Please find the line that holds "J1 pin 2: GND -> DC_IN" below and reproduce it, along with every line after it through the end, exactly and without pictures.

*** Block opens ***

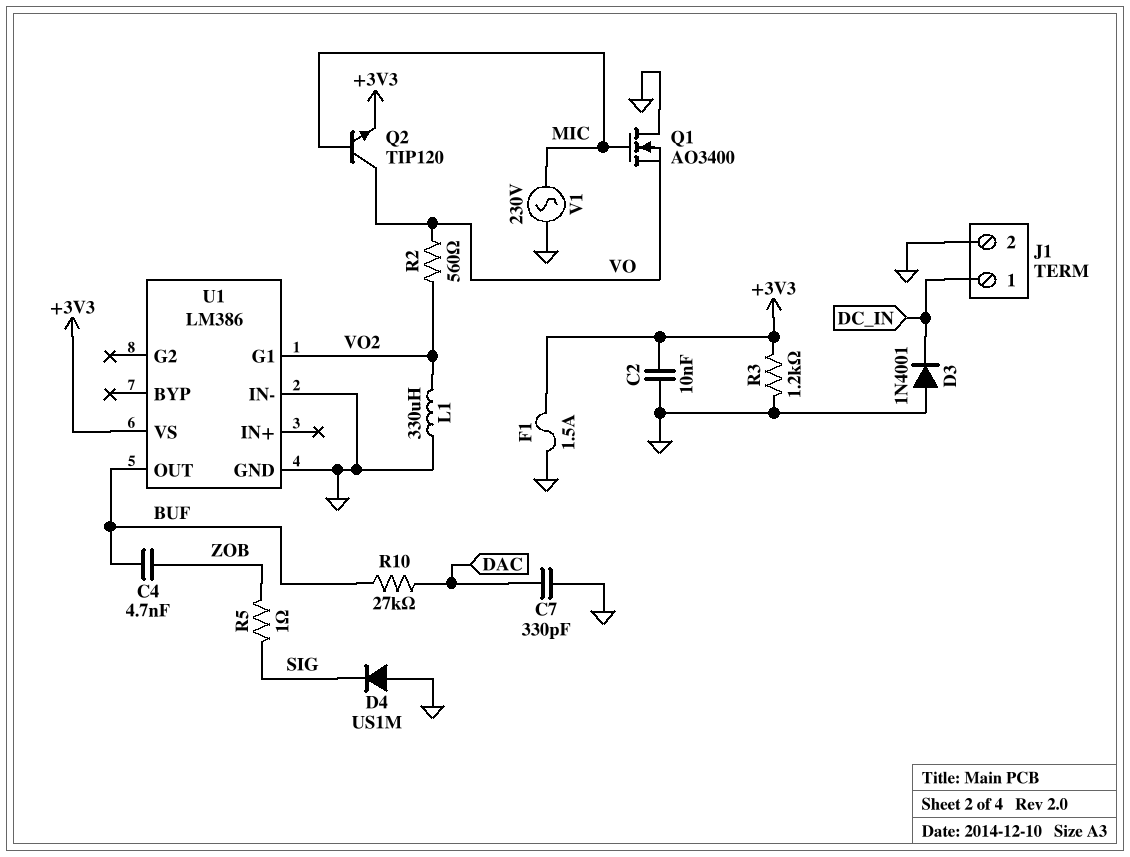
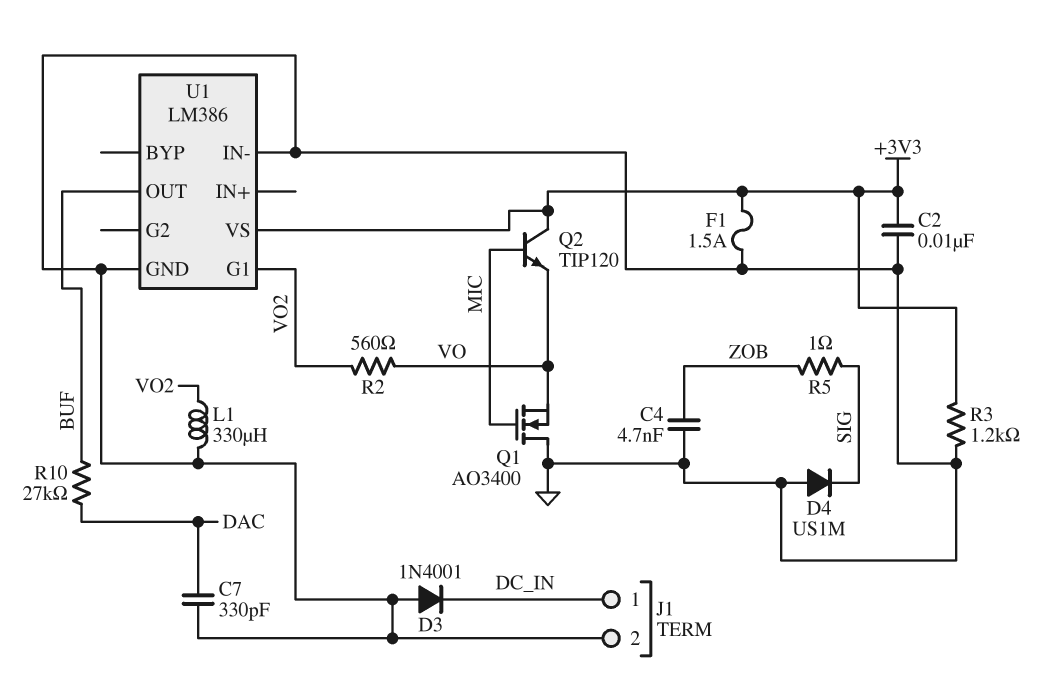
C4: 4.7nF (BUF, ZOB) -> 4.7nF (GND, ZOB)
Q2: NPN TIP120 (B MIC, C VO, E +3V3) -> NPN TIP120 (B MIC, C +3V3, E VO)
V1: AC 230V (GND, MIC) -> none

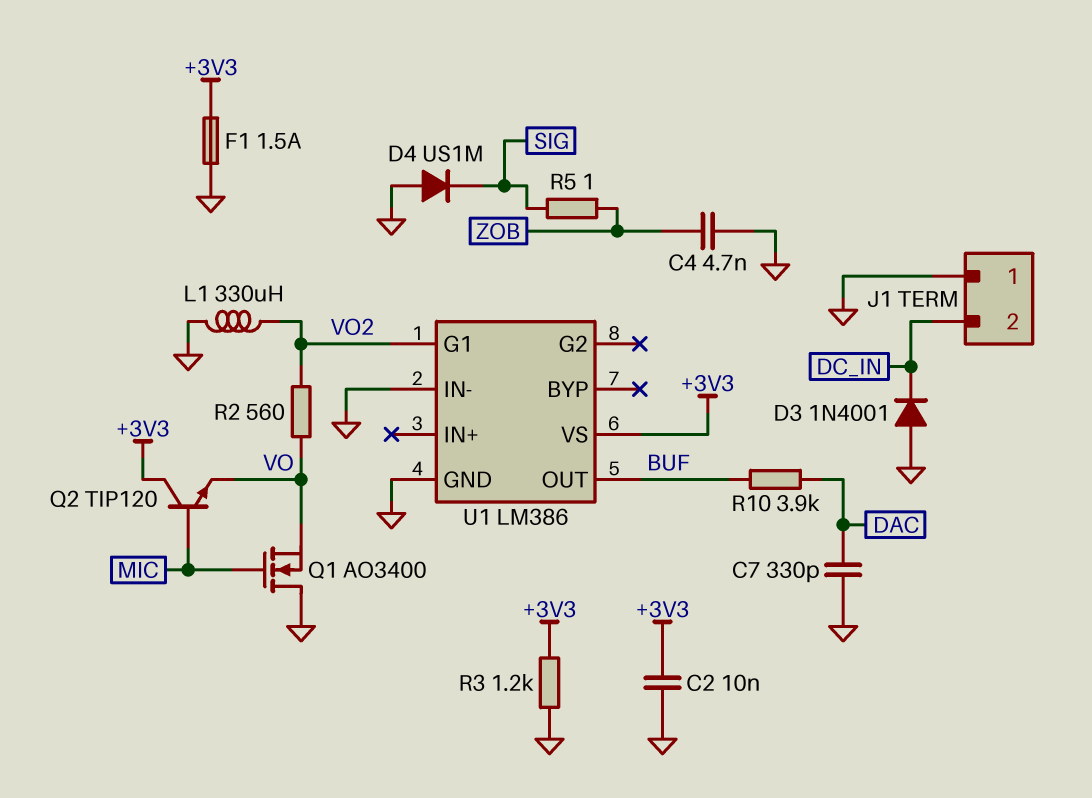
J1 pin 1: DC_IN -> GND
J1 pin 2: GND -> DC_IN
R10: 27k (BUF, DAC) -> 3.9k (BUF, DAC)

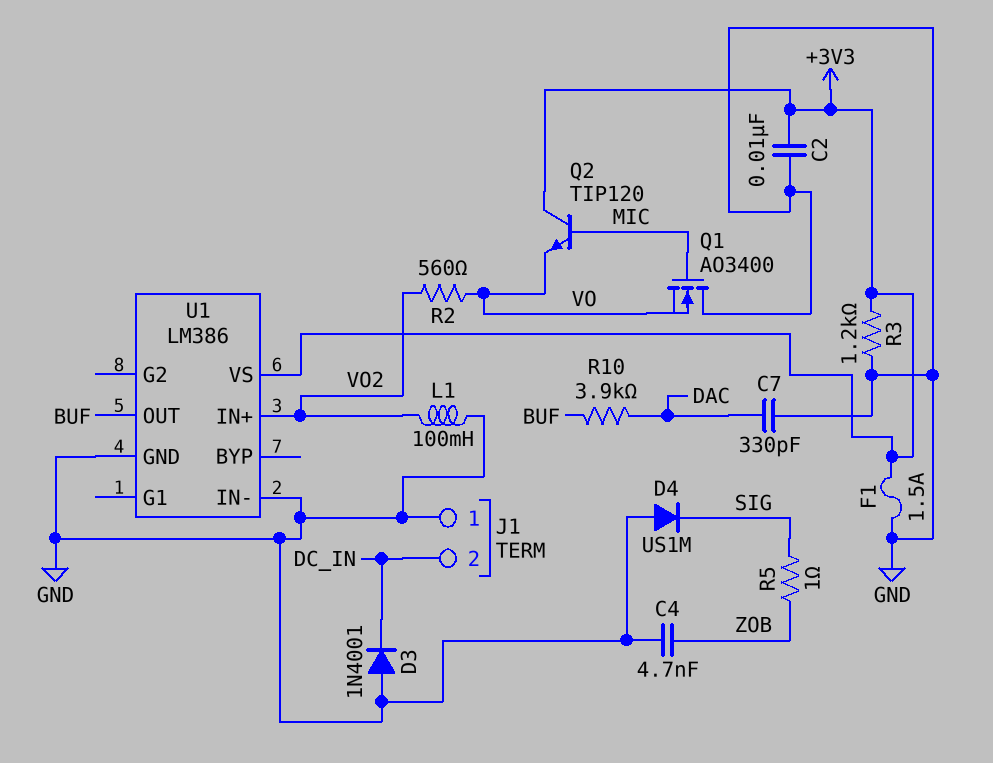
L1: 330uH (GND, VO2) -> 100mH (GND, VO2)
U1 pin G1: VO2 -> none
U1 pin IN+: none -> VO2

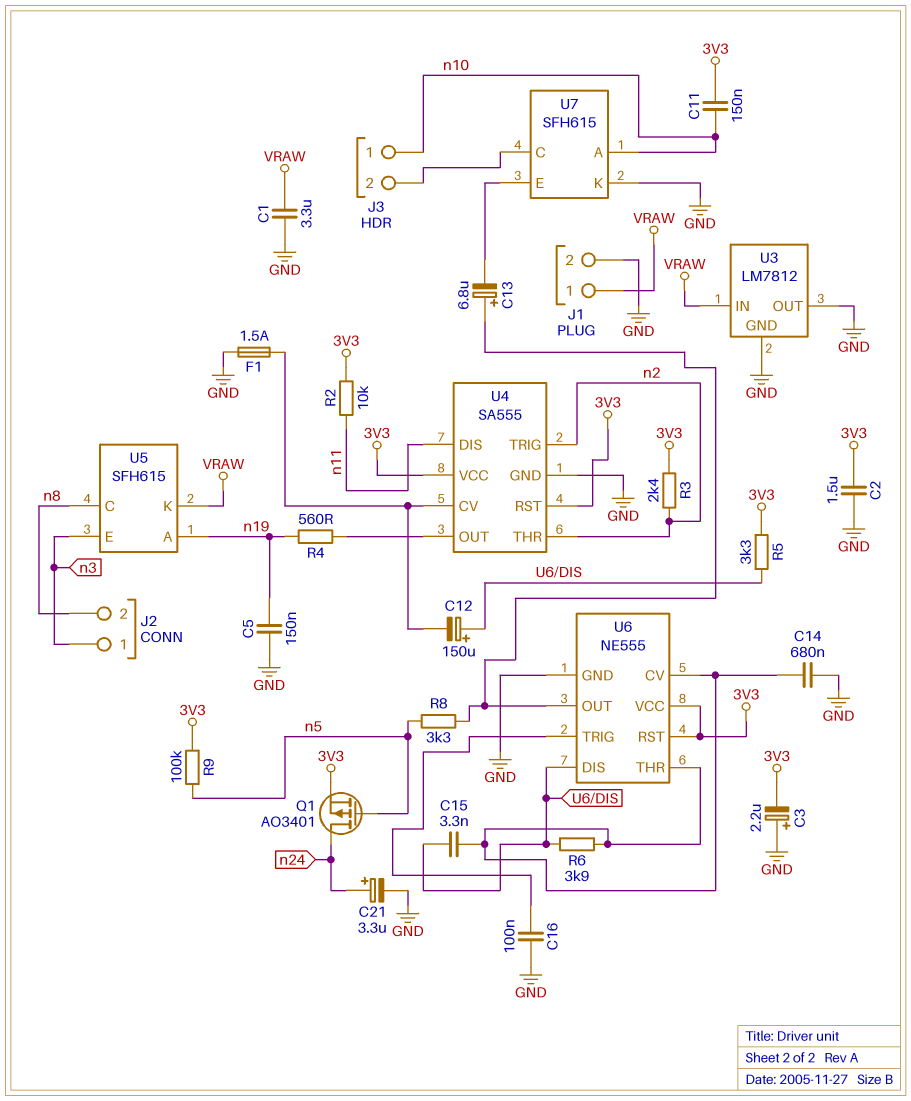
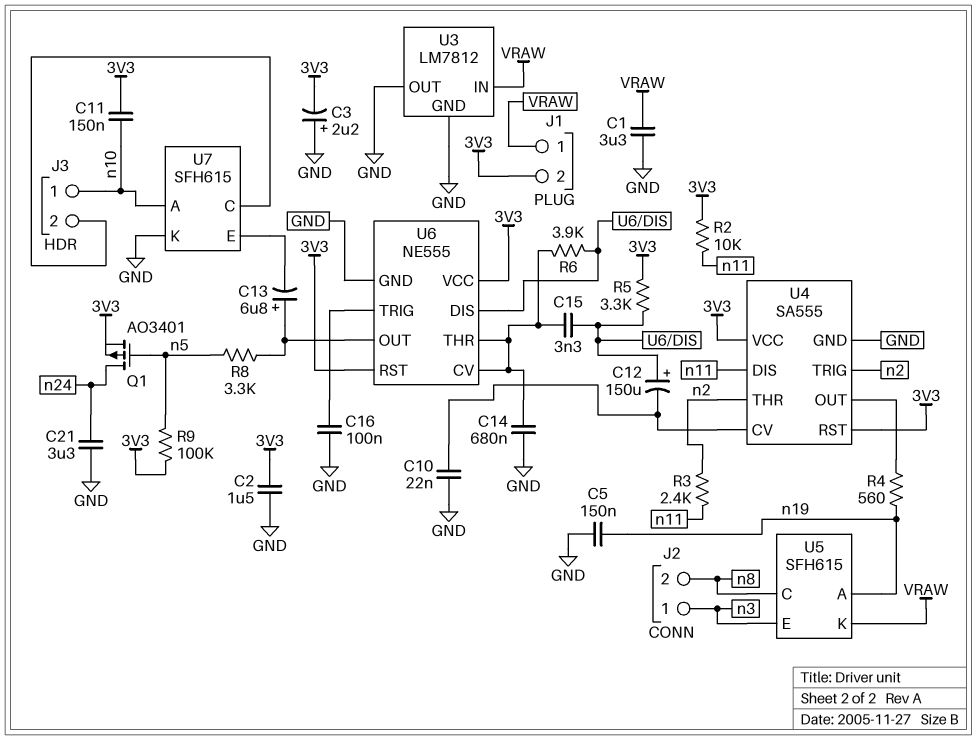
C10: none -> 22nF (GND, U4/CV)
C21: 3.3uF (plus n24, minus GND) -> 3.3uF (GND, n24)
F1: 1.5A (GND, U4/CV) -> none
J1 pin 2: GND -> 3V3
R3: 2.4k (3V3, n2) -> 2.4k (n2, n11)

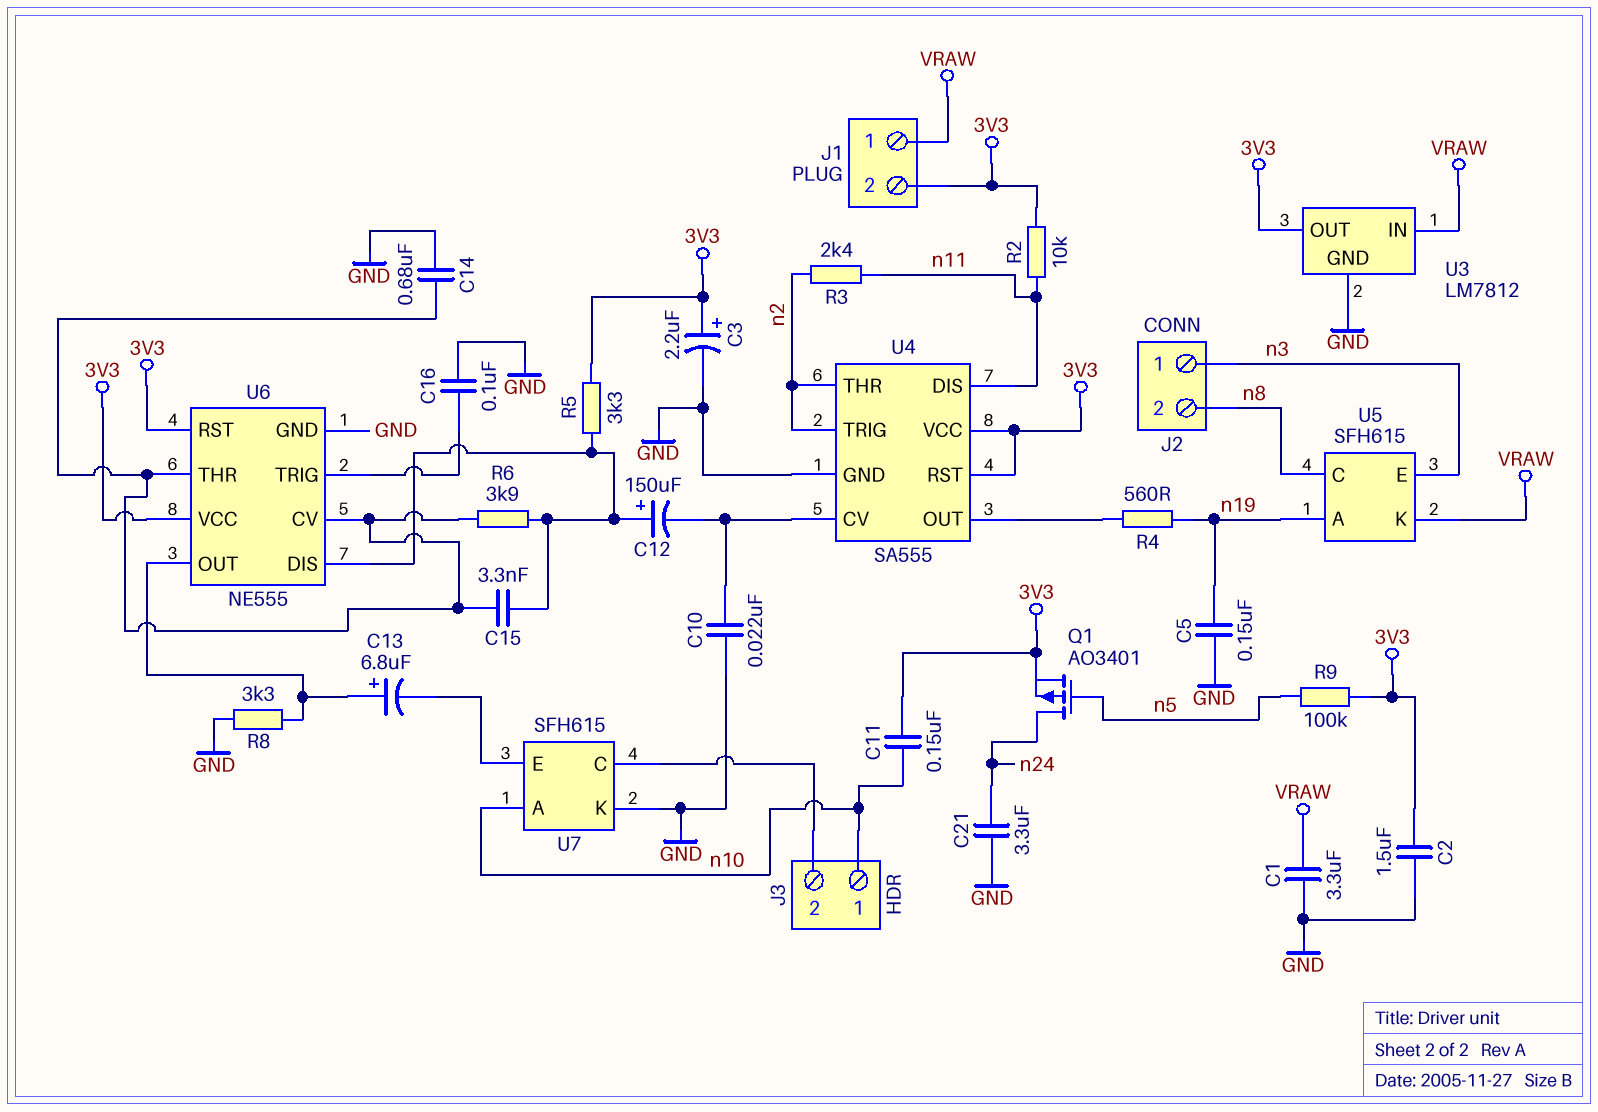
C3: 2.2uF (plus GND, minus 3V3) -> 2.2uF (plus 3V3, minus GND)
R8: 3.3k (U6/OUT, n5) -> 3.3k (GND, U6/OUT)
U3 pin OUT: GND -> 3V3

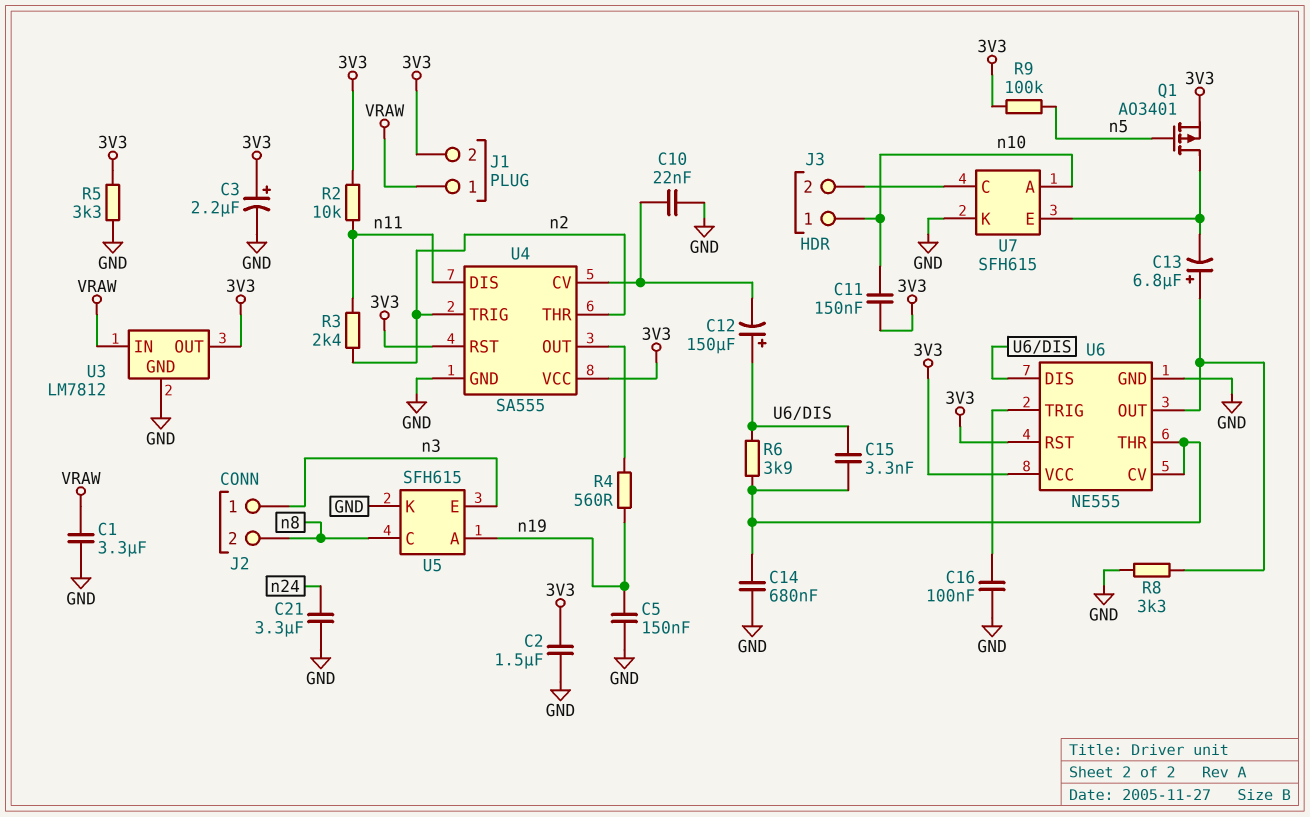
Q1: PMOS AO3401 (G n5, D n24, S 3V3) -> PMOS AO3401 (G n5, D U7/E, S 3V3)
R5: 3.3k (3V3, U6/DIS) -> 3.3k (3V3, GND)
U5 pin K: VRAW -> GND

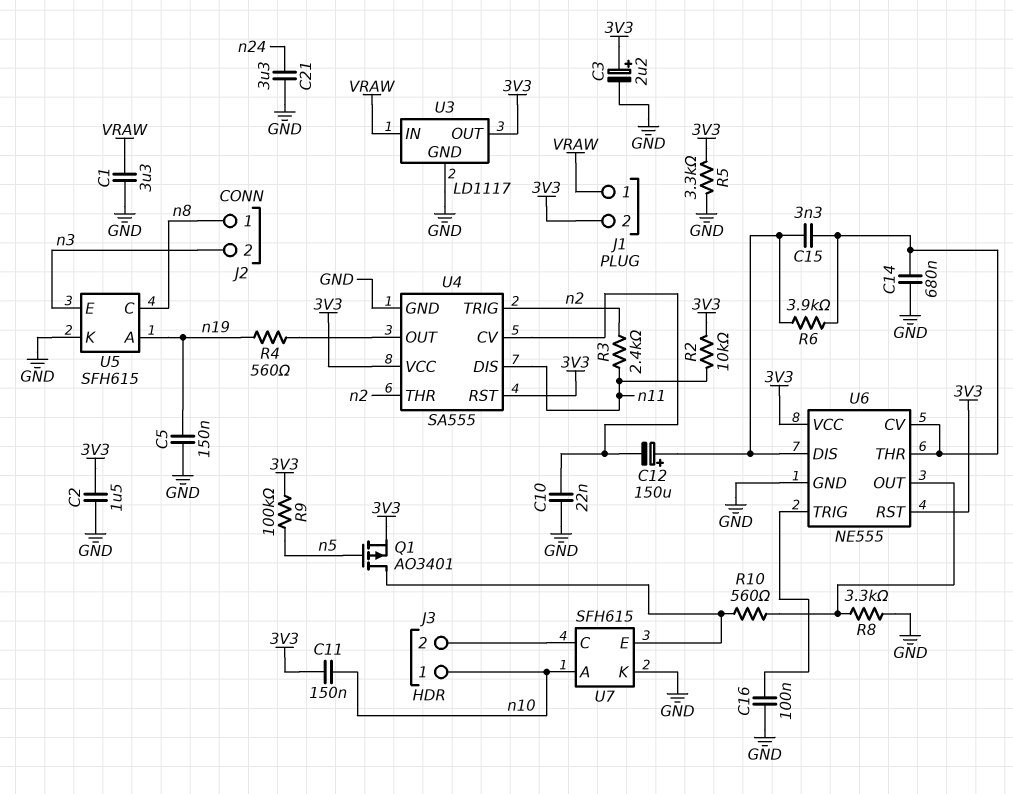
C13: 6.8uF (plus U6/OUT, minus U7/E) -> none
J2 pin 1: n3 -> n8
J2 pin 2: n8 -> n3
R10: none -> 560 (U6/OUT, U7/E)
U3: LM7812 -> LD1117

*** Block closes ***

• RESULT BELOW
J1 pin 2: GND -> DC_IN
R10: 27k (BUF, DAC) -> 3.9k (BUF, DAC)

L1: 330uH (GND, VO2) -> 100mH (GND, VO2)
U1 pin G1: VO2 -> none
U1 pin IN+: none -> VO2

C10: none -> 22nF (GND, U4/CV)
C21: 3.3uF (plus n24, minus GND) -> 3.3uF (GND, n24)
F1: 1.5A (GND, U4/CV) -> none
J1 pin 2: GND -> 3V3
R3: 2.4k (3V3, n2) -> 2.4k (n2, n11)

C3: 2.2uF (plus GND, minus 3V3) -> 2.2uF (plus 3V3, minus GND)
R8: 3.3k (U6/OUT, n5) -> 3.3k (GND, U6/OUT)
U3 pin OUT: GND -> 3V3

Q1: PMOS AO3401 (G n5, D n24, S 3V3) -> PMOS AO3401 (G n5, D U7/E, S 3V3)
R5: 3.3k (3V3, U6/DIS) -> 3.3k (3V3, GND)
U5 pin K: VRAW -> GND

C13: 6.8uF (plus U6/OUT, minus U7/E) -> none
J2 pin 1: n3 -> n8
J2 pin 2: n8 -> n3
R10: none -> 560 (U6/OUT, U7/E)
U3: LM7812 -> LD1117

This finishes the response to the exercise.